======== Given information ========

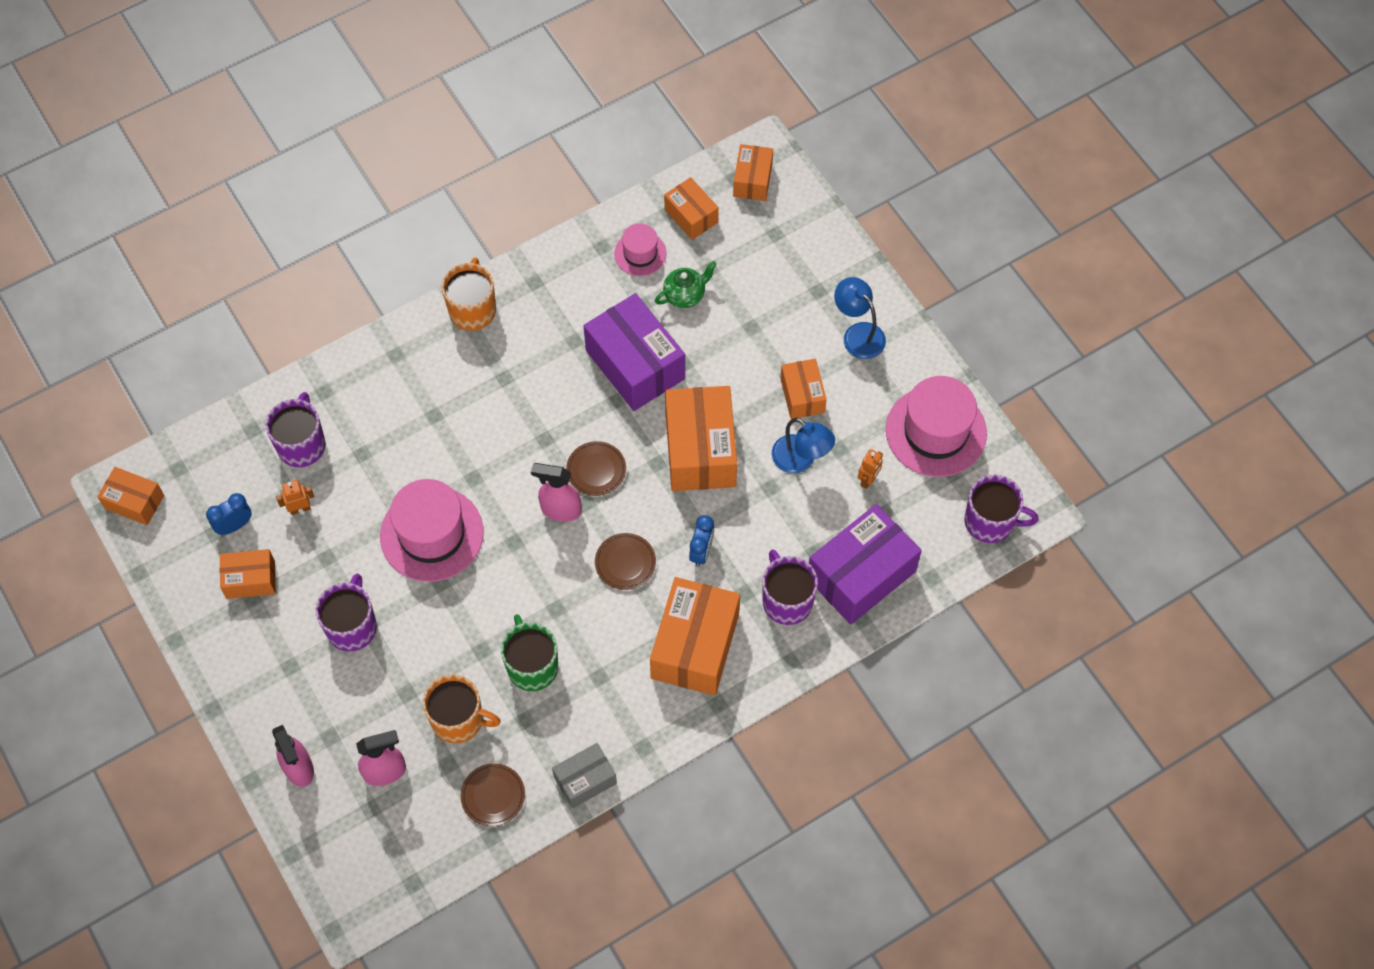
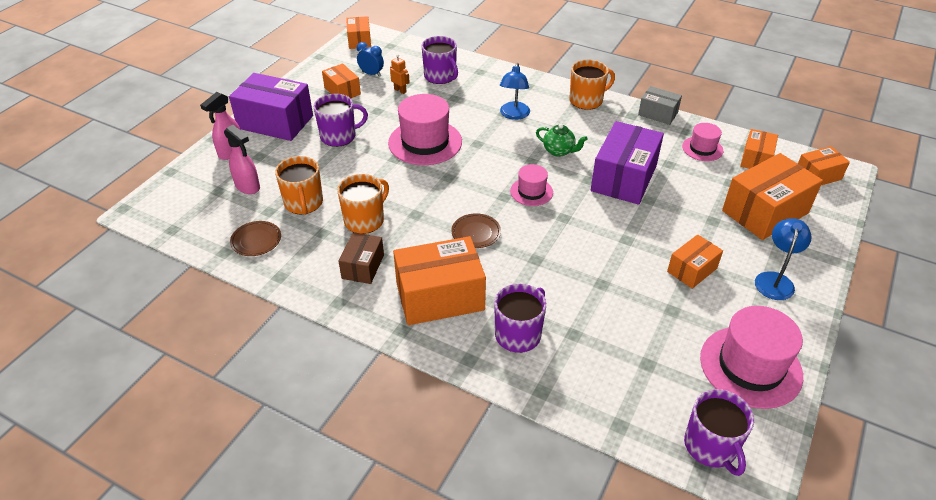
camera: 60 degrees right, 20 degrees down
(302, 444) = (440, 76): purple mug -> purple mug turned 75 degrees clockwise
(532, 666) = (365, 220): green mug -> orange mug
(560, 509) = (488, 187): pink spray bottle -> none
(585, 780) = (294, 281): grey box -> grey box (658, 114)
(596, 470) = (531, 192): brown plate -> pink hat
(605, 701) = (363, 266): none -> brown box
(685, 295) = (698, 180): green teapot -> green teapot (559, 151)
(700, 450) = (594, 234): orange box -> orange box (765, 212)
(701, 552) = (517, 268): blue clock -> none
(800, 460) = (640, 292): blue lamp -> blue lamp (514, 115)
(861, 575) = (580, 373): purple box -> purple box (275, 122)
(868, 480) = (664, 340): orange robot -> none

========

▶ [What to produce]: Write out all the entries again, word for word, and print no images.

▶ [Reply]:
camera: 60 degrees right, 20 degrees down
(302, 444) = (440, 76): purple mug -> purple mug turned 75 degrees clockwise
(532, 666) = (365, 220): green mug -> orange mug
(560, 509) = (488, 187): pink spray bottle -> none
(585, 780) = (294, 281): grey box -> grey box (658, 114)
(596, 470) = (531, 192): brown plate -> pink hat
(605, 701) = (363, 266): none -> brown box
(685, 295) = (698, 180): green teapot -> green teapot (559, 151)
(700, 450) = (594, 234): orange box -> orange box (765, 212)
(701, 552) = (517, 268): blue clock -> none
(800, 460) = (640, 292): blue lamp -> blue lamp (514, 115)
(861, 575) = (580, 373): purple box -> purple box (275, 122)
(868, 480) = (664, 340): orange robot -> none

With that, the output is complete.